Problem to work on. Set down each line of the records once more, precisely, and omit the pictures.

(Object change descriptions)
++++++

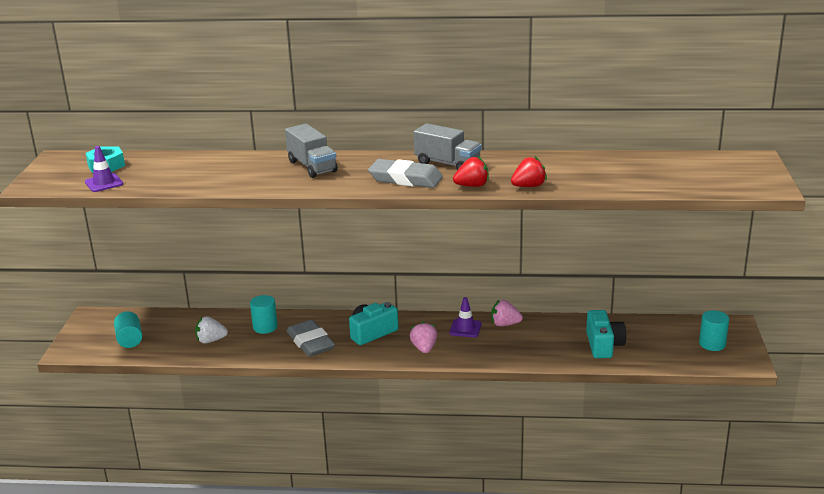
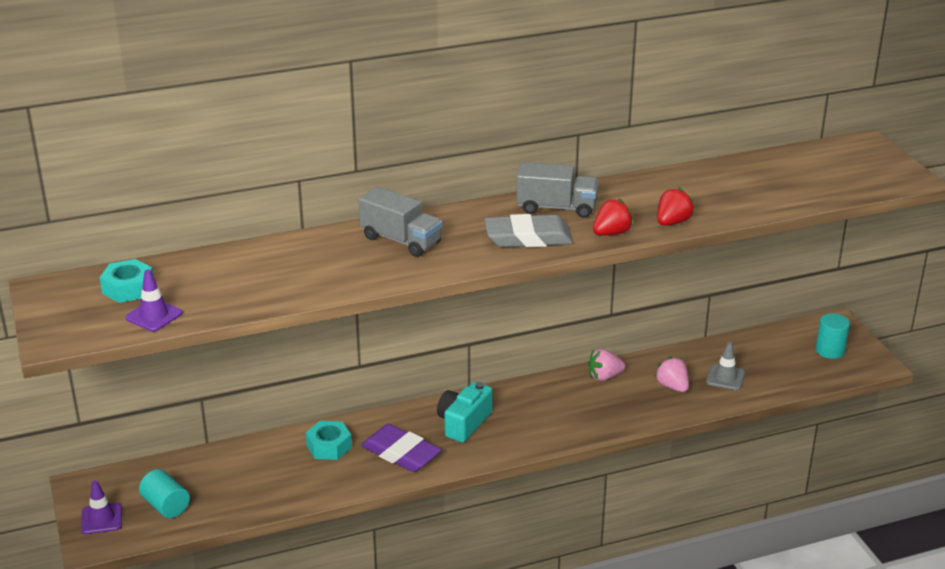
camera: 25 degrees left, 5 degrees up
(211, 340) = (274, 481): white strawberry -> none
(265, 327) = (329, 446): turquoise cylinder -> turquoise nut
(310, 342) = (401, 453): grey eraser -> purple eraser
(424, 348) = (538, 428): pink strawberry -> pink strawberry (672, 386)
(465, 328) = (565, 392): purple traffic cone -> purple traffic cone (101, 519)
(603, 345) = (725, 378): turquoise camera -> grey traffic cone

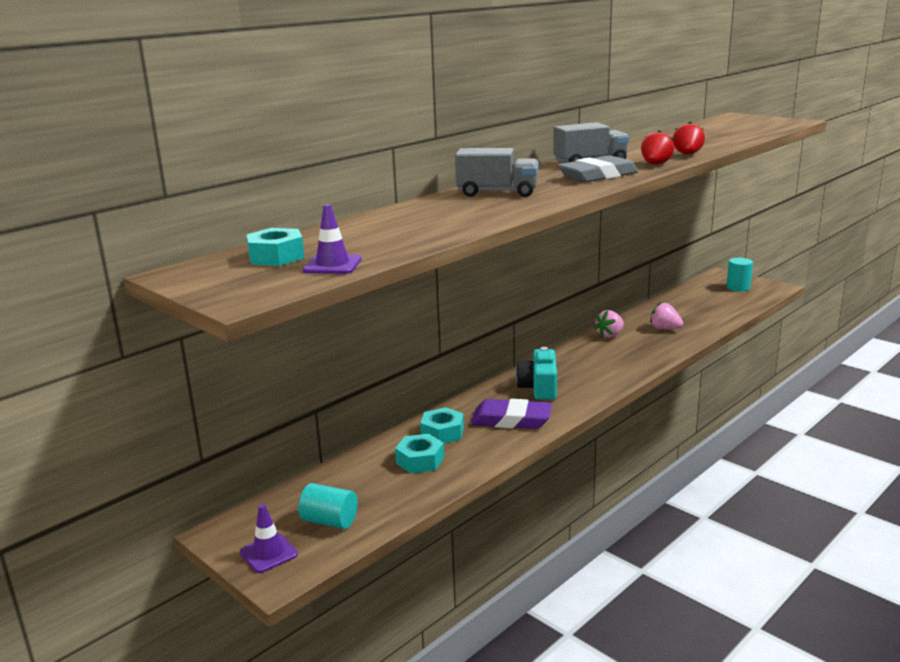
camera: 25 degrees left, 10 degrees down
(284, 470) = (420, 460): none -> turquoise nut
(725, 378) = (693, 316): grey traffic cone -> none

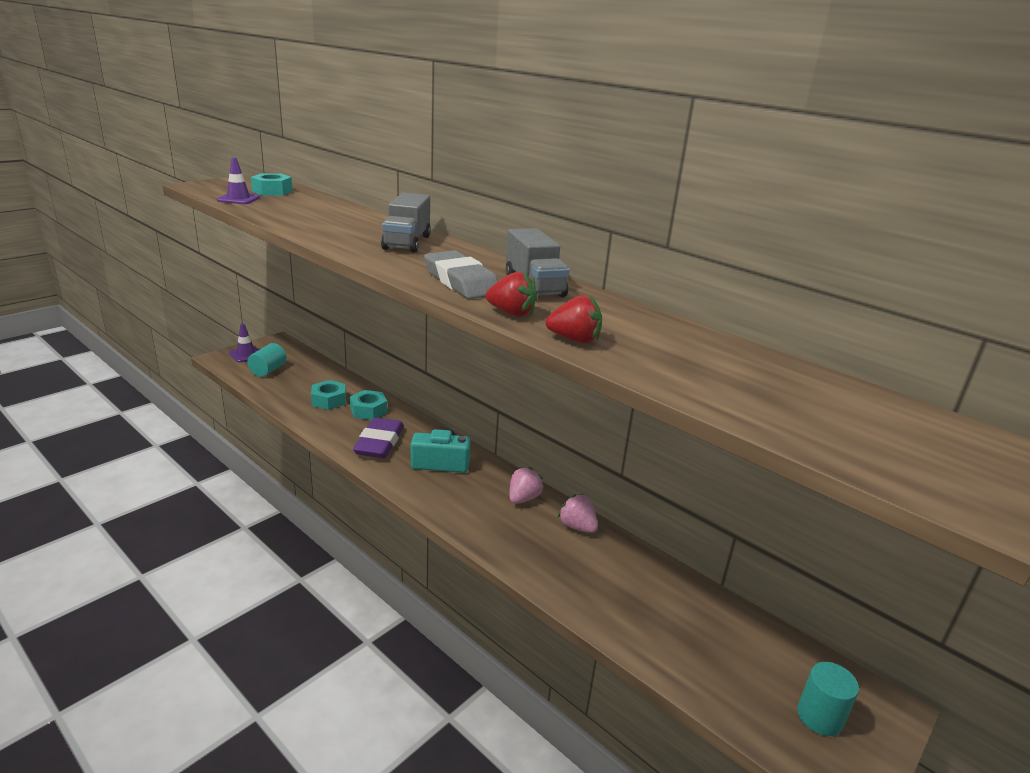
camera: 85 degrees right, 5 degrees up
(664, 329) = (603, 579): pink strawberry -> pink strawberry (523, 498)

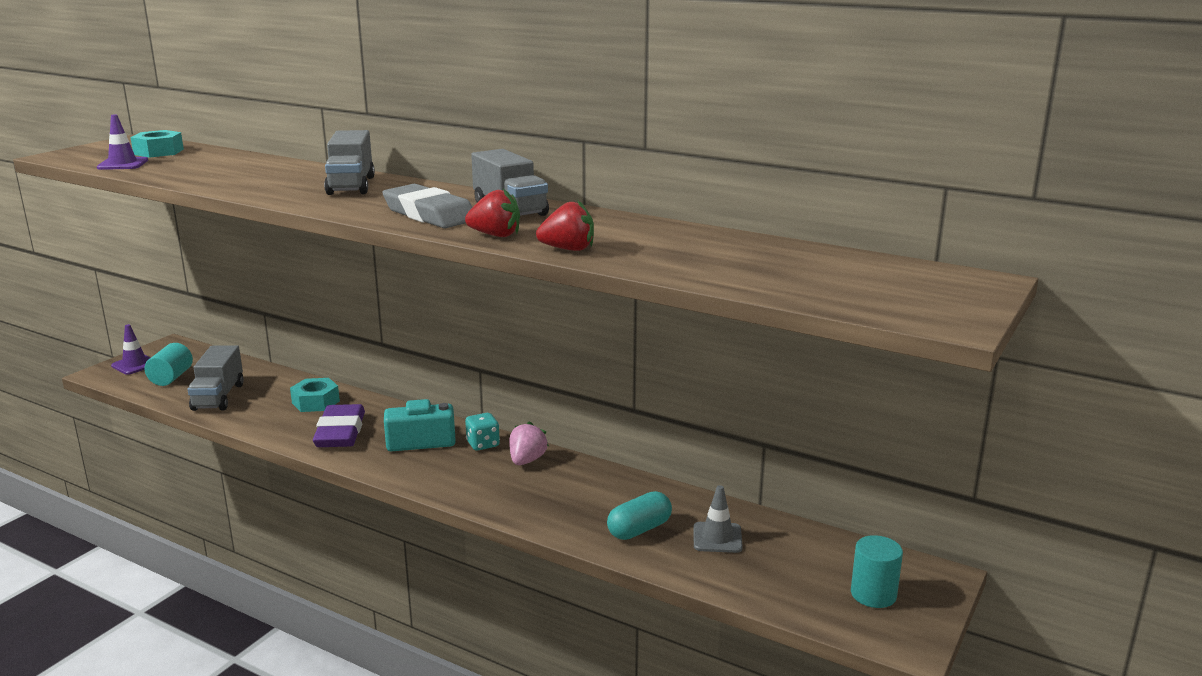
camera: 10 degrees left, 5 degrees down
(297, 393) = (218, 397): none -> grey truck
(329, 400) = (262, 398): turquoise nut -> none
(490, 475) = (483, 444): none -> turquoise dice
(577, 526) = (594, 477): pink strawberry -> none
(606, 592) = (639, 529): none -> turquoise capsule
(676, 616) = (717, 538): none -> grey traffic cone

++++++

Task response.
camera: 25 degrees left, 5 degrees up
(211, 340) = (274, 481): white strawberry -> none
(265, 327) = (329, 446): turquoise cylinder -> turquoise nut
(310, 342) = (401, 453): grey eraser -> purple eraser
(424, 348) = (538, 428): pink strawberry -> pink strawberry (672, 386)
(465, 328) = (565, 392): purple traffic cone -> purple traffic cone (101, 519)
(603, 345) = (725, 378): turquoise camera -> grey traffic cone

camera: 25 degrees left, 10 degrees down
(284, 470) = (420, 460): none -> turquoise nut
(725, 378) = (693, 316): grey traffic cone -> none

camera: 85 degrees right, 5 degrees up
(664, 329) = (603, 579): pink strawberry -> pink strawberry (523, 498)

camera: 10 degrees left, 5 degrees down
(297, 393) = (218, 397): none -> grey truck
(329, 400) = (262, 398): turquoise nut -> none
(490, 475) = (483, 444): none -> turquoise dice
(577, 526) = (594, 477): pink strawberry -> none
(606, 592) = (639, 529): none -> turquoise capsule
(676, 616) = (717, 538): none -> grey traffic cone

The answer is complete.